**WHAT THE TASK REQUIRES**
Below are the entries to work from; restate word for word the portion that opens with the line containing "JP103 pin 1: LINE -> GND" and closes with the line containing "R102: none -> 68 (BUF, IC101/in+)", keeping both.

[Dataset entries]
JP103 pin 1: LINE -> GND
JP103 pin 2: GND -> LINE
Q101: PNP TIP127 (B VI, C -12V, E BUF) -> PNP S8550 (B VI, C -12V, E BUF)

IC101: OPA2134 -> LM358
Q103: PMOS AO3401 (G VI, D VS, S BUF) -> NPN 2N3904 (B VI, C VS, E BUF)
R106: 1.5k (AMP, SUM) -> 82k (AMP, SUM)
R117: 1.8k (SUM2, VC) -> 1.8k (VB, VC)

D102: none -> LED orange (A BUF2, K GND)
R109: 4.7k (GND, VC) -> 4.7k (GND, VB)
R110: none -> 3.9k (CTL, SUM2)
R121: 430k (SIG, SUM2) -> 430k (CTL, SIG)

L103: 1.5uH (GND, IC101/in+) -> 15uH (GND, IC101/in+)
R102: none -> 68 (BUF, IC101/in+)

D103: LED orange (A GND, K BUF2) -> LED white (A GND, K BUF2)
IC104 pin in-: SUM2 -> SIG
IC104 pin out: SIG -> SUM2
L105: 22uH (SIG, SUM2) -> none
--
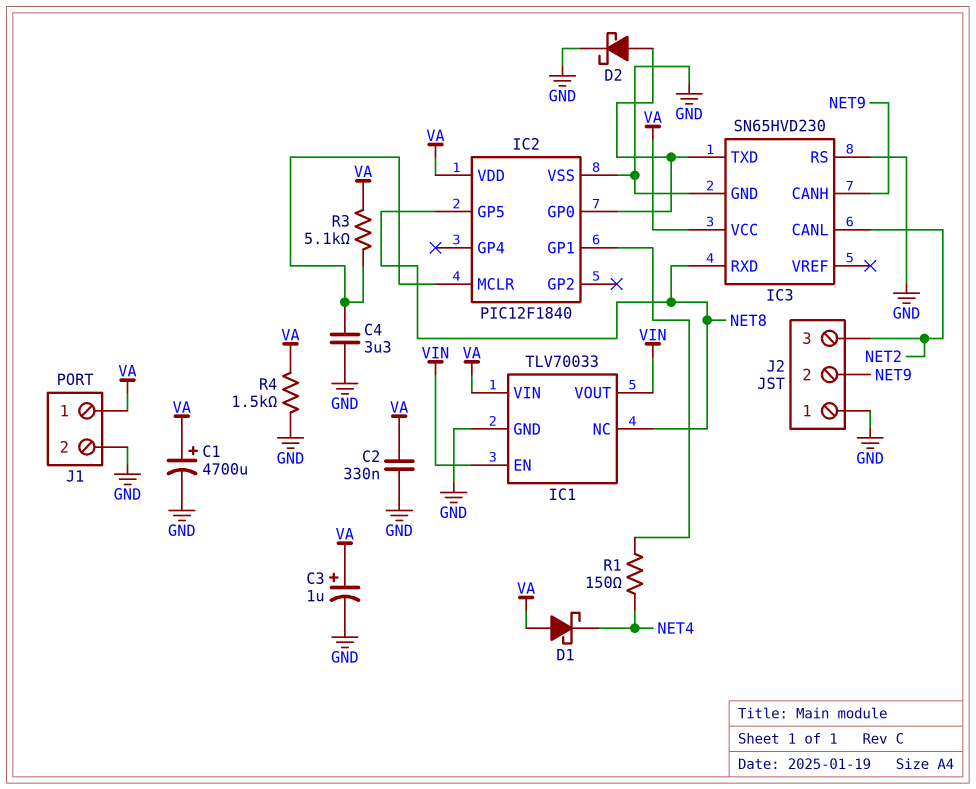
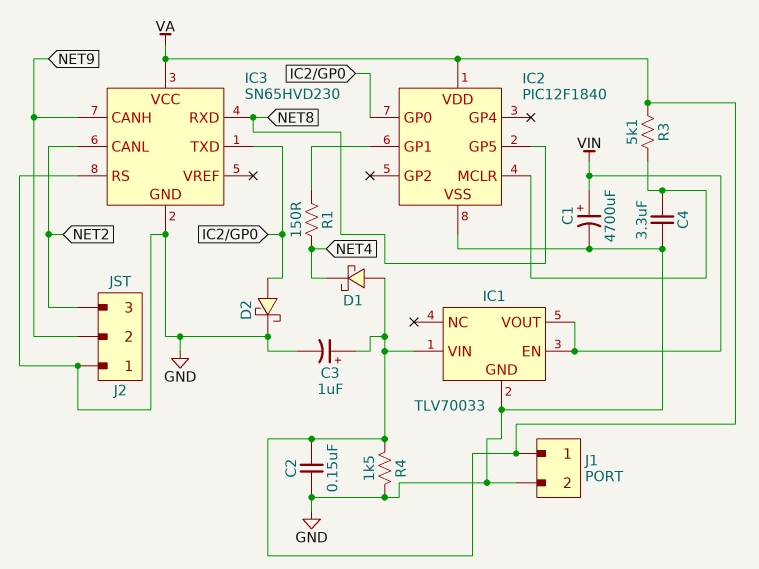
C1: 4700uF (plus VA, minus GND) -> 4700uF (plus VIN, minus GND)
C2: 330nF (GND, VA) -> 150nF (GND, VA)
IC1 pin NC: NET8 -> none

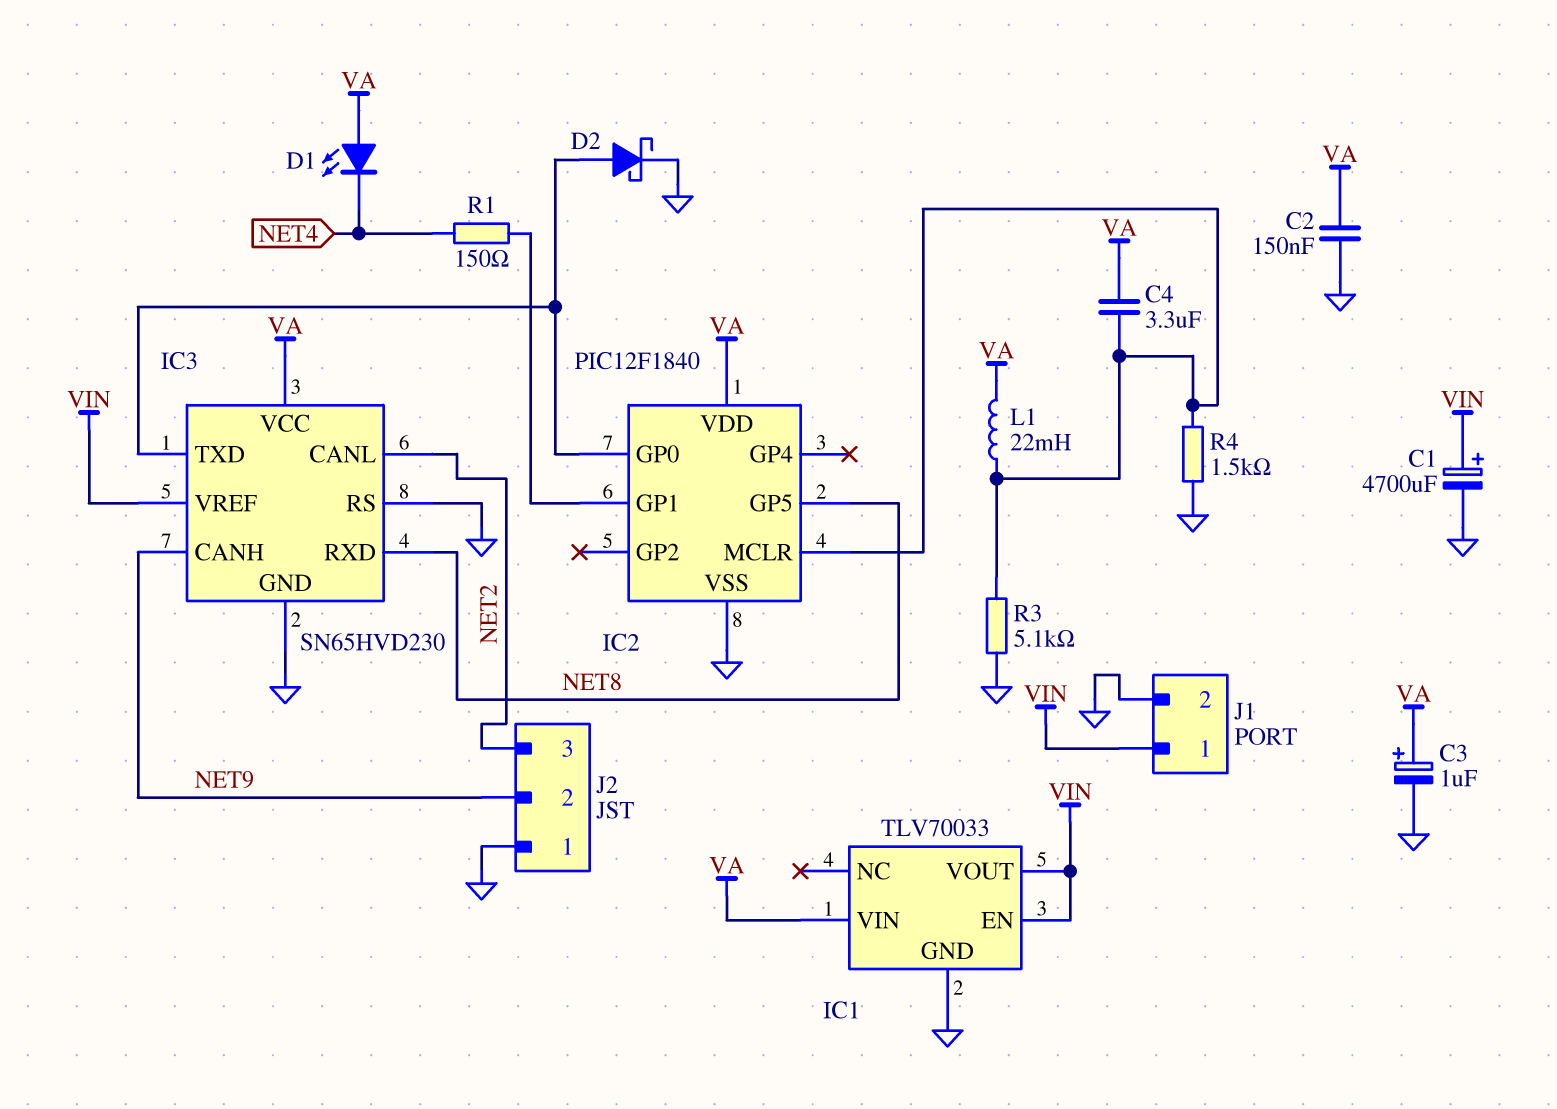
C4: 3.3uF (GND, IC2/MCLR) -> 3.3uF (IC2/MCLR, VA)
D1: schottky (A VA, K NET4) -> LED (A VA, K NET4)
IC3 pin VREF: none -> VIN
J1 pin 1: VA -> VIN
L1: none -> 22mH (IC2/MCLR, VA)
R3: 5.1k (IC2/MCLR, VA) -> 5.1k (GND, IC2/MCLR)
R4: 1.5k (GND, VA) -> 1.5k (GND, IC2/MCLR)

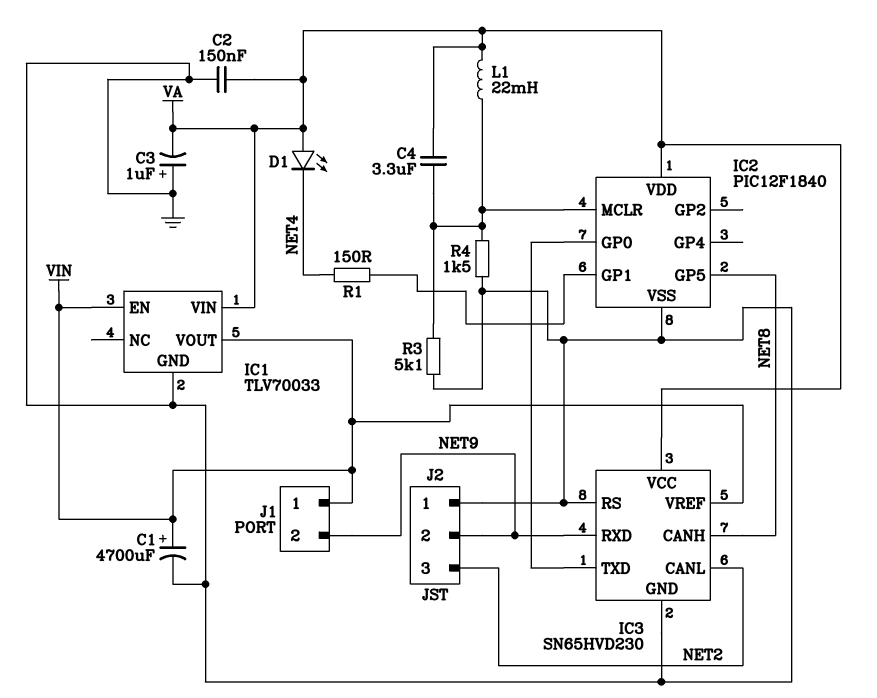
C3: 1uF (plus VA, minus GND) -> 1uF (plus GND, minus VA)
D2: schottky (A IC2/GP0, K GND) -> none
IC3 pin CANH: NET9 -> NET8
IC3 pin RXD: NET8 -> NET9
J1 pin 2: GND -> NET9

**RESULT FOR THIS TASK**
JP103 pin 1: LINE -> GND
JP103 pin 2: GND -> LINE
Q101: PNP TIP127 (B VI, C -12V, E BUF) -> PNP S8550 (B VI, C -12V, E BUF)

IC101: OPA2134 -> LM358
Q103: PMOS AO3401 (G VI, D VS, S BUF) -> NPN 2N3904 (B VI, C VS, E BUF)
R106: 1.5k (AMP, SUM) -> 82k (AMP, SUM)
R117: 1.8k (SUM2, VC) -> 1.8k (VB, VC)

D102: none -> LED orange (A BUF2, K GND)
R109: 4.7k (GND, VC) -> 4.7k (GND, VB)
R110: none -> 3.9k (CTL, SUM2)
R121: 430k (SIG, SUM2) -> 430k (CTL, SIG)

L103: 1.5uH (GND, IC101/in+) -> 15uH (GND, IC101/in+)
R102: none -> 68 (BUF, IC101/in+)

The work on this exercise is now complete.